▶ _What the task requires_
Sort through the data and copy the lines holding the word "green".
== Dataset ==
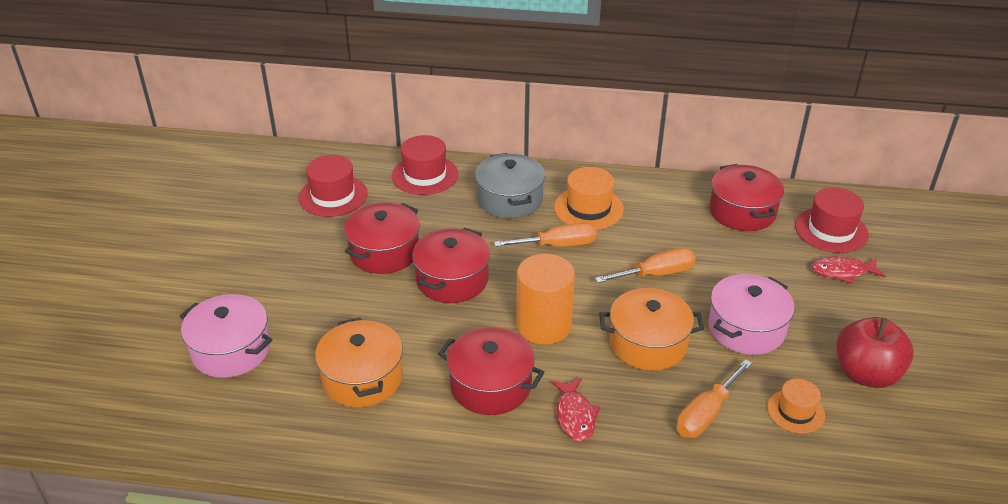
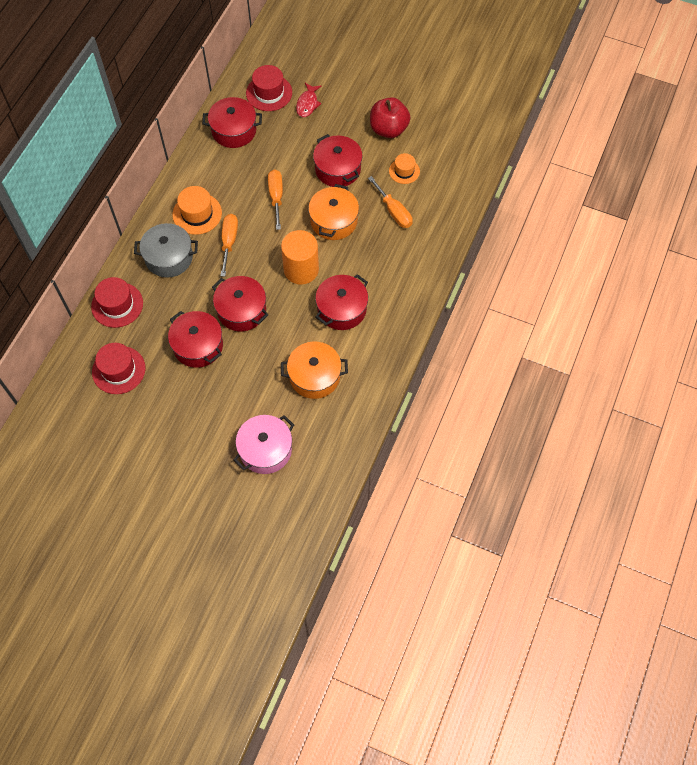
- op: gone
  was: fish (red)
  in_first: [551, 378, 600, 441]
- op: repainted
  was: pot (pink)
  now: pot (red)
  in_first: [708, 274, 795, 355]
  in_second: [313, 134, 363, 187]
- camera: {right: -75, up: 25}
===
== Dataset ==
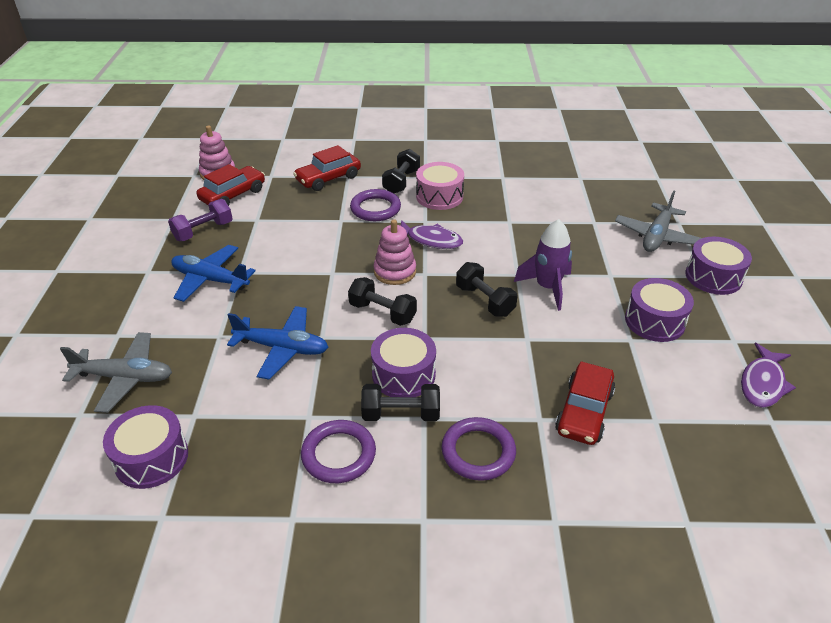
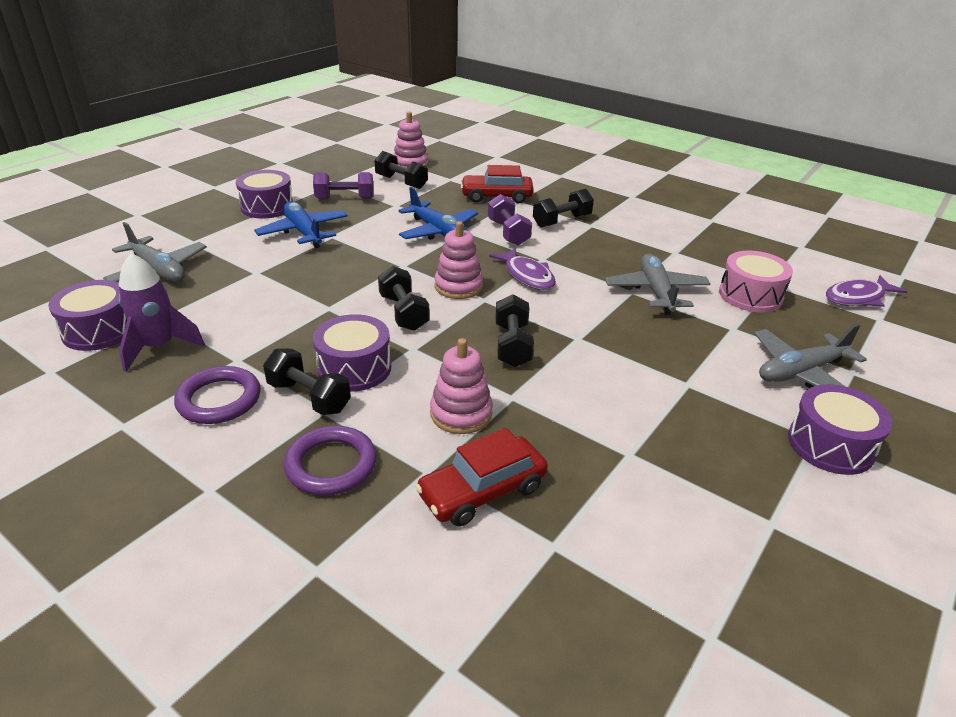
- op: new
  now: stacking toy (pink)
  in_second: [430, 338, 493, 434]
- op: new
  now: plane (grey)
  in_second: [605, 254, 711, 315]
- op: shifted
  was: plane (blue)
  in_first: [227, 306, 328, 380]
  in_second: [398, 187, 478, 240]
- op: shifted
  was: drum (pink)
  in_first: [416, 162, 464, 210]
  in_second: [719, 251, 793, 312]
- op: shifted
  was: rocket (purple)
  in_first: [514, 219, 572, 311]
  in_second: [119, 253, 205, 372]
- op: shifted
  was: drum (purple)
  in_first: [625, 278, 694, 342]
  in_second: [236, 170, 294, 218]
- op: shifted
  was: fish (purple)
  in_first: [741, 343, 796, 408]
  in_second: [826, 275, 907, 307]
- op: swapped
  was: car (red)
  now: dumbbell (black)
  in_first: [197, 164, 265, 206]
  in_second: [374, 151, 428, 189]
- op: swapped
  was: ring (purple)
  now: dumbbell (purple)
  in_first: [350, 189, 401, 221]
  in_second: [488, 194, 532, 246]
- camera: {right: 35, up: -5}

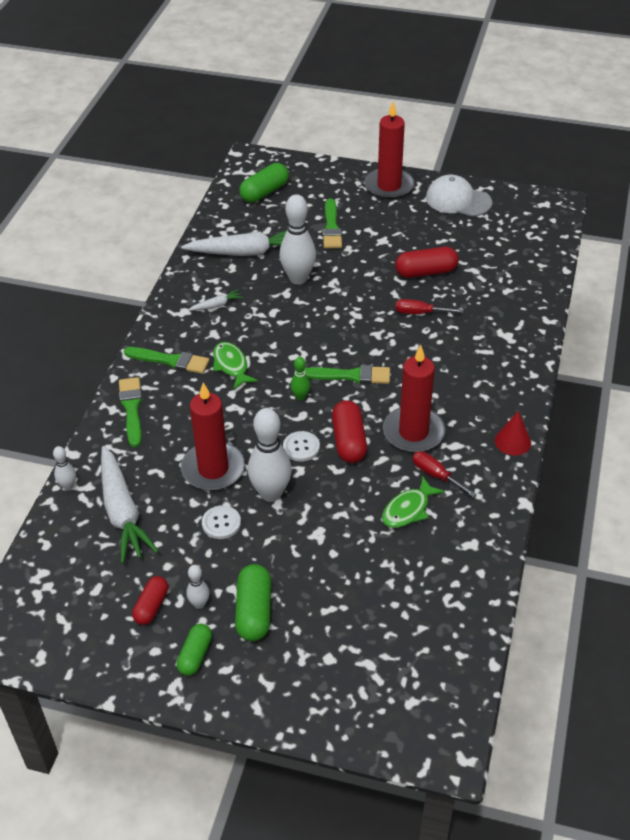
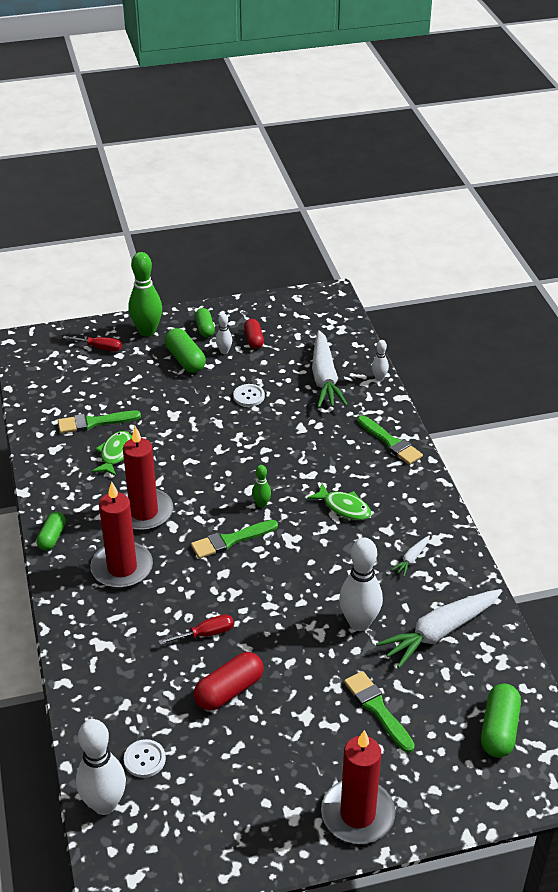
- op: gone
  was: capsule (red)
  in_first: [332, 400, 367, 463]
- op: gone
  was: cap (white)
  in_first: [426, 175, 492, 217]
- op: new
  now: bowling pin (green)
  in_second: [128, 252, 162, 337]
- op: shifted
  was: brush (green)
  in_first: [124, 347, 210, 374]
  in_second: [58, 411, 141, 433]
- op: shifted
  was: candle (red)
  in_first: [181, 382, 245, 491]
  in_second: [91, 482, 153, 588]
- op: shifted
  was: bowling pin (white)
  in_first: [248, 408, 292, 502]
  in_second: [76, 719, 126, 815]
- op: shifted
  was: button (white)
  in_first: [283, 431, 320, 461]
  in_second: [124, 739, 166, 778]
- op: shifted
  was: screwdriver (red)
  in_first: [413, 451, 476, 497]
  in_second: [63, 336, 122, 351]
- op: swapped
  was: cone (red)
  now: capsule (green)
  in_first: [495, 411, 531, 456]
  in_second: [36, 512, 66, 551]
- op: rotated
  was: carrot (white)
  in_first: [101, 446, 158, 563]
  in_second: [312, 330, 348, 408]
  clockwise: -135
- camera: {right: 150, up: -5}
===
▶ _Answer space_
  now: bowling pin (green)
  was: brush (green)
  now: capsule (green)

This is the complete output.